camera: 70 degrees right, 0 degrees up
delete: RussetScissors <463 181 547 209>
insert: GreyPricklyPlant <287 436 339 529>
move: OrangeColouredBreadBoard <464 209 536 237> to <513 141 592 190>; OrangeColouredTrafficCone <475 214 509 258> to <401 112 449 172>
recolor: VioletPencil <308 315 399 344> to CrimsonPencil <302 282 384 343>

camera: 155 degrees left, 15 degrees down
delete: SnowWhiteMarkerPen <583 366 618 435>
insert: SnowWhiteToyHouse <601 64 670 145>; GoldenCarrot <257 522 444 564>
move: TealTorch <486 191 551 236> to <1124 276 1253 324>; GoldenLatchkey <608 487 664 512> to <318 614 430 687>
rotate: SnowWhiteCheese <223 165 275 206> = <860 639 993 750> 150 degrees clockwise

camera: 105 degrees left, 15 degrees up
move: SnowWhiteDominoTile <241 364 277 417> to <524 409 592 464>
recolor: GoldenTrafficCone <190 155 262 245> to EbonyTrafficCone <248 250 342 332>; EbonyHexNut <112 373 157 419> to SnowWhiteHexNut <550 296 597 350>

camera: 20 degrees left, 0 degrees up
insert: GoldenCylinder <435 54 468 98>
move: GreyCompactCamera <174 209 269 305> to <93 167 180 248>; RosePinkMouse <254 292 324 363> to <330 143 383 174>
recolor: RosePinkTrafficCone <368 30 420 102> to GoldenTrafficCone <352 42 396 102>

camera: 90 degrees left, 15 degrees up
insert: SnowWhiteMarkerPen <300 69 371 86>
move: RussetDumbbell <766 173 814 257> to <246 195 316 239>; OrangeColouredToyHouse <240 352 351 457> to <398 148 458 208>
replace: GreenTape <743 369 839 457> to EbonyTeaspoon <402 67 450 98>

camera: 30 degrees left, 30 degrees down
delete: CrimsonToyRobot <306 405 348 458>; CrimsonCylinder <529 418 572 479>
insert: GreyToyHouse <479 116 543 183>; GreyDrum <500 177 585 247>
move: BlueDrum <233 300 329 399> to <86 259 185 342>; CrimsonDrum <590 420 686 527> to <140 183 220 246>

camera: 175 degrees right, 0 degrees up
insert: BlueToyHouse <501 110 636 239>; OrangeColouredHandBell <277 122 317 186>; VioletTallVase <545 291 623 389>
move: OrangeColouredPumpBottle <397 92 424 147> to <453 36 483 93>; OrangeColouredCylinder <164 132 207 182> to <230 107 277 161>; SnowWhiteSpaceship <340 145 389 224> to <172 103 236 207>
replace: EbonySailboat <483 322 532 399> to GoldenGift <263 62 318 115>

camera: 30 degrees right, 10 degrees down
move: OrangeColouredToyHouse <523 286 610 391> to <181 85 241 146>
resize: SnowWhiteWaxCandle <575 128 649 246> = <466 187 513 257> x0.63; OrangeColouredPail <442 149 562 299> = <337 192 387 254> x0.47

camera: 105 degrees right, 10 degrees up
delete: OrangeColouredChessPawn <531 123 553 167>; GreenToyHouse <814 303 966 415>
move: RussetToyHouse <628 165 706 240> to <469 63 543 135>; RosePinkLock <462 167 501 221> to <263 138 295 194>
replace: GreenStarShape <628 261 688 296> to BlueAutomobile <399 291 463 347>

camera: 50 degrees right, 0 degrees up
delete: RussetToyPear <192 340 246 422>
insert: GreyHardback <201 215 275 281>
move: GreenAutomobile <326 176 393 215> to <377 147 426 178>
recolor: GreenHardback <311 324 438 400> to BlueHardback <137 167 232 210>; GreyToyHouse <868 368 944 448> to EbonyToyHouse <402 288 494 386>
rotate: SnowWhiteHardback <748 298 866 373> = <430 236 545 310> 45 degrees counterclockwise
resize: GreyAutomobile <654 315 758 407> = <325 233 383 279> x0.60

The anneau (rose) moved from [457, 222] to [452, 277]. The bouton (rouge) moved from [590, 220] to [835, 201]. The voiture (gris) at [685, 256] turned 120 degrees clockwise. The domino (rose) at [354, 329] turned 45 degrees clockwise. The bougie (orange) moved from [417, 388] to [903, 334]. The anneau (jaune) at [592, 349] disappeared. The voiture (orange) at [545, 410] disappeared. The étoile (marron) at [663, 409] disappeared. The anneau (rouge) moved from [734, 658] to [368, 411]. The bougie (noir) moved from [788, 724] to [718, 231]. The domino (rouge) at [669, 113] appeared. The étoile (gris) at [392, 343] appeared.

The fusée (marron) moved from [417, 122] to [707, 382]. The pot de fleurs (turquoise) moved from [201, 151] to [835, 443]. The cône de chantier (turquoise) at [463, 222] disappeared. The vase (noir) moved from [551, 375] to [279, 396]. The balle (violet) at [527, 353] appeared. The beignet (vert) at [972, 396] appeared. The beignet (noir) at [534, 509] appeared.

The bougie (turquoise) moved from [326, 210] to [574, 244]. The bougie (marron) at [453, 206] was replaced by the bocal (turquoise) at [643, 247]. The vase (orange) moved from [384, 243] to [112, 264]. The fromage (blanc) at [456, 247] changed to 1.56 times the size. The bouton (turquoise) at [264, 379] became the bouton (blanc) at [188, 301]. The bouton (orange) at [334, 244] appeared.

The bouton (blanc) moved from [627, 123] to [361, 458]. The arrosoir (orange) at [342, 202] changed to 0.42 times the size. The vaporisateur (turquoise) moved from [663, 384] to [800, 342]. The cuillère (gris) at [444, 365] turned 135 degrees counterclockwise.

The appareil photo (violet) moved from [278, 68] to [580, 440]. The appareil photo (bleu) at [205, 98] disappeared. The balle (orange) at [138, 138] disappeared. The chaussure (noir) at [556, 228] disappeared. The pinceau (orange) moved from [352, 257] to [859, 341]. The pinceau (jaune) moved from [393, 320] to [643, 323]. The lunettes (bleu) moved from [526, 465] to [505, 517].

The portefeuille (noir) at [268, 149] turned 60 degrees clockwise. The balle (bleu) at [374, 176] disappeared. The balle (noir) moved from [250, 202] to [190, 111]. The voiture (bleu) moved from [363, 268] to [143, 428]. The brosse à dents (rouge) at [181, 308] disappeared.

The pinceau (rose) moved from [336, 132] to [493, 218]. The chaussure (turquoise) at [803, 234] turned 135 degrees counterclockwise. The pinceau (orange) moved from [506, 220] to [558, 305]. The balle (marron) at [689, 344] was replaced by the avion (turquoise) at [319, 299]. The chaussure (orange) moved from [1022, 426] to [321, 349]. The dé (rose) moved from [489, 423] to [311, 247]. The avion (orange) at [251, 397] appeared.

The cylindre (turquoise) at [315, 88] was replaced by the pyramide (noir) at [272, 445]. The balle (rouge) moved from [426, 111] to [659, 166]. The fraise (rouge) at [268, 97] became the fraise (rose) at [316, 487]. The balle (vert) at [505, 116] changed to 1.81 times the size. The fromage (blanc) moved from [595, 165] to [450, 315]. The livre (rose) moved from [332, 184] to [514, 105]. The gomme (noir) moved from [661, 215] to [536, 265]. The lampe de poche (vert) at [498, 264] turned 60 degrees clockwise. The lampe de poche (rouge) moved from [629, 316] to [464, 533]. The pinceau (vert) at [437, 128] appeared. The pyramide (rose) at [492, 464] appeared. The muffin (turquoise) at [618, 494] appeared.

==========

WORK ORDER:
Copy out, word for word, the part of the entries above that begins at the line with "delete: RussetScissors <463 181 547 209>" and ends at the line with "move: OrangeColouredBreadBoard <464", including both.

PROBLEM SOLUTION:
delete: RussetScissors <463 181 547 209>
insert: GreyPricklyPlant <287 436 339 529>
move: OrangeColouredBreadBoard <464 209 536 237> to <513 141 592 190>; OrangeColouredTrafficCone <475 214 509 258> to <401 112 449 172>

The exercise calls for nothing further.